> _Exercise_
Keep to one stretch of the data below, the lines from the one with "clothes rail: (235, 184)" up to and including the one with "bookcase: (400, 101) -> (538, 161), removed", and return that stretch exactly.

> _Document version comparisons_
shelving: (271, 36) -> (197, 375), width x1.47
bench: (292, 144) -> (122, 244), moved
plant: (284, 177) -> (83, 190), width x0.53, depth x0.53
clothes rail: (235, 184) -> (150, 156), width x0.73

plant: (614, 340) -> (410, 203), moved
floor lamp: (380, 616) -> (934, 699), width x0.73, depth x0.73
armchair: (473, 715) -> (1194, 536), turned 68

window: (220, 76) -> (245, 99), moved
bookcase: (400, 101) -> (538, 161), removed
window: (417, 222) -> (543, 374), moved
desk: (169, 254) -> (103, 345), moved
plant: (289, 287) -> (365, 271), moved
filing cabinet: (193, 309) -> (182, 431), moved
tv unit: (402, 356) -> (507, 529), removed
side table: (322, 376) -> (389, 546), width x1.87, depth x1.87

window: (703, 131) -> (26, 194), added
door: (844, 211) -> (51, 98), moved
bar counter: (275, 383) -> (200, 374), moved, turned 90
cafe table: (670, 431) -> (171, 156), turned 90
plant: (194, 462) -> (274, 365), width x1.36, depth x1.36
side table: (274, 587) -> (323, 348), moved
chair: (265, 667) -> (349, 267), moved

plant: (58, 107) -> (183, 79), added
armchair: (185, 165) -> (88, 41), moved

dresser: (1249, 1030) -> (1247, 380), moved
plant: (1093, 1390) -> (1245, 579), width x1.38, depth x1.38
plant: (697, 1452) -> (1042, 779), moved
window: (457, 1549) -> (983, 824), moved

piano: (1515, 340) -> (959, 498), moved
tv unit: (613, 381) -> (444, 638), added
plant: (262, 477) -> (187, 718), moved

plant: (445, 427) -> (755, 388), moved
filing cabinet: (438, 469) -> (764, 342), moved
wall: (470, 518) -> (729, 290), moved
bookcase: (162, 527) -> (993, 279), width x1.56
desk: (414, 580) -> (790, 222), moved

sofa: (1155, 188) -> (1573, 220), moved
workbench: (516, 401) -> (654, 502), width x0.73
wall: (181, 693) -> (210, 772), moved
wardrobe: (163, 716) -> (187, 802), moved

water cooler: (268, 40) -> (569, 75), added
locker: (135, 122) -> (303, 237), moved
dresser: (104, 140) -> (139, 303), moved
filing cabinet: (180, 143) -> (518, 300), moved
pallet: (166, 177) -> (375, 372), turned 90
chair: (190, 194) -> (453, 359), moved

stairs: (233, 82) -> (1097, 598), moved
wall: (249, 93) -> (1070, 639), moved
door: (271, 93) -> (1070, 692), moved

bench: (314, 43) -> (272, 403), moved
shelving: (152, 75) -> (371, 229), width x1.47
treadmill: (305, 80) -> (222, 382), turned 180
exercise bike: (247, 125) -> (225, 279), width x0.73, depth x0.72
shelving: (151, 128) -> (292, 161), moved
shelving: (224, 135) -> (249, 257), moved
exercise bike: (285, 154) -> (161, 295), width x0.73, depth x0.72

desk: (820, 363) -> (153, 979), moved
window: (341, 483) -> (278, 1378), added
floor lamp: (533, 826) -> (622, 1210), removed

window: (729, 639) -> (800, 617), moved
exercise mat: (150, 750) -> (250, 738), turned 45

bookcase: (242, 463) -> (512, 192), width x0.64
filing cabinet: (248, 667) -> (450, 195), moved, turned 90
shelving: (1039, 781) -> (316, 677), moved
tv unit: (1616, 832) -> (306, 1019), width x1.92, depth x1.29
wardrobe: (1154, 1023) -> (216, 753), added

> _Expected answer_
clothes rail: (235, 184) -> (150, 156), width x0.73

plant: (614, 340) -> (410, 203), moved
floor lamp: (380, 616) -> (934, 699), width x0.73, depth x0.73
armchair: (473, 715) -> (1194, 536), turned 68

window: (220, 76) -> (245, 99), moved
bookcase: (400, 101) -> (538, 161), removed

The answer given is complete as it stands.